ACTION ITEM — Give the listing again character for character, but drop the images.

SUPPLIED MATERIAL —

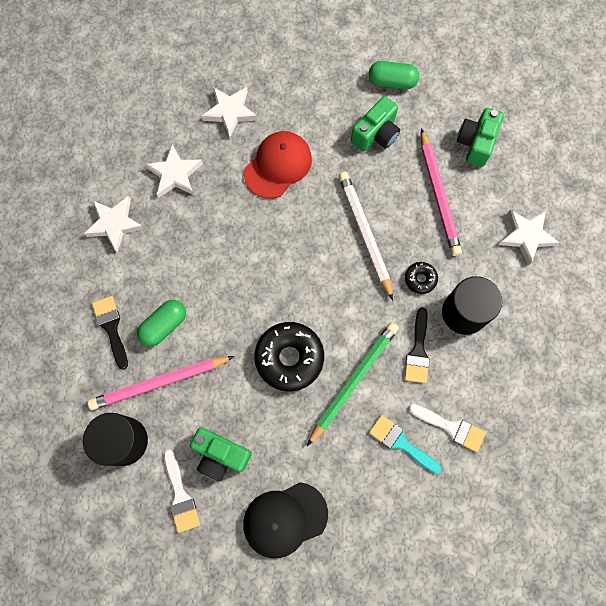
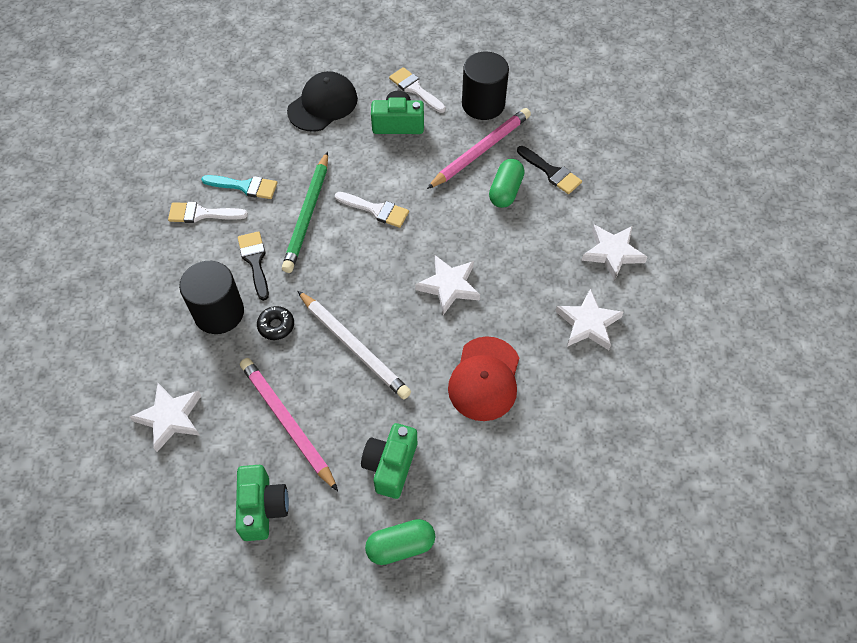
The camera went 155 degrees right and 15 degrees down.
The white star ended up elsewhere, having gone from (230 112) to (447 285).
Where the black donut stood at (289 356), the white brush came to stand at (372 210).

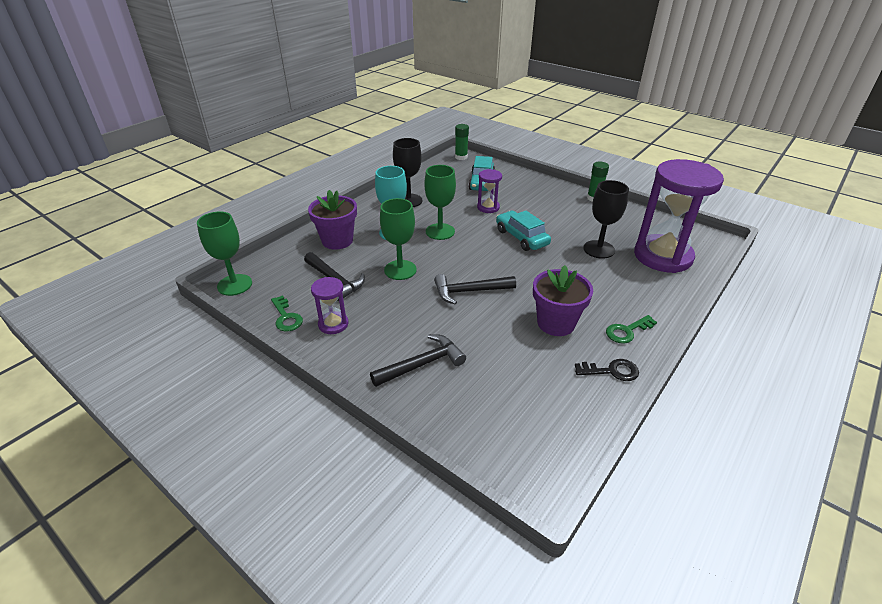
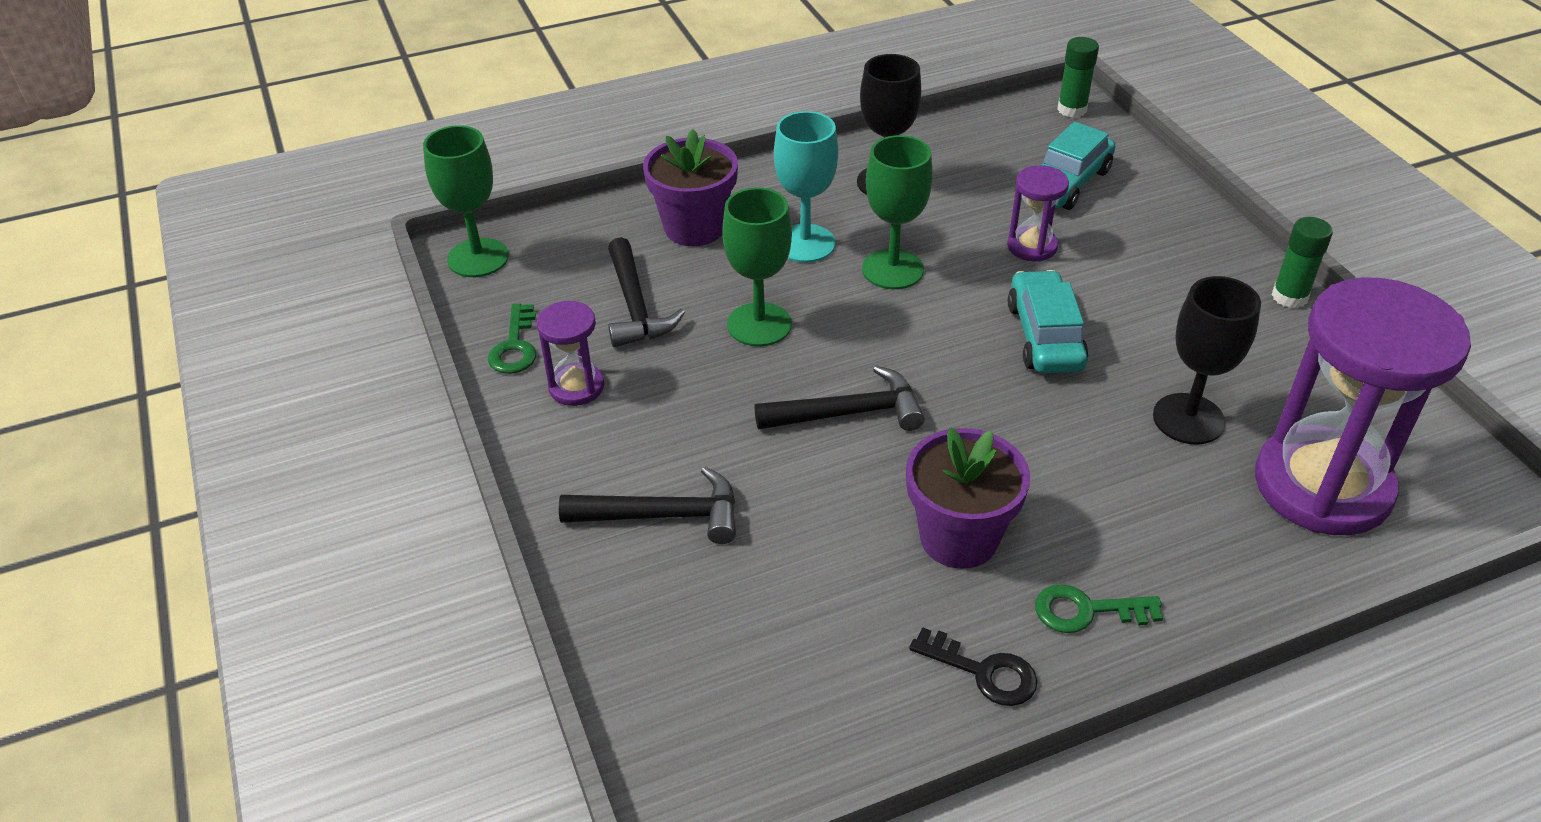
The camera went 30 degrees right and 5 degrees up.
The black hammer at (475 289) ended up facing another way, 150 degrees clockwise from before.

TASK OUTPUT —
The camera went 155 degrees right and 15 degrees down.
The white star ended up elsewhere, having gone from (230 112) to (447 285).
Where the black donut stood at (289 356), the white brush came to stand at (372 210).

The camera went 30 degrees right and 5 degrees up.
The black hammer at (475 289) ended up facing another way, 150 degrees clockwise from before.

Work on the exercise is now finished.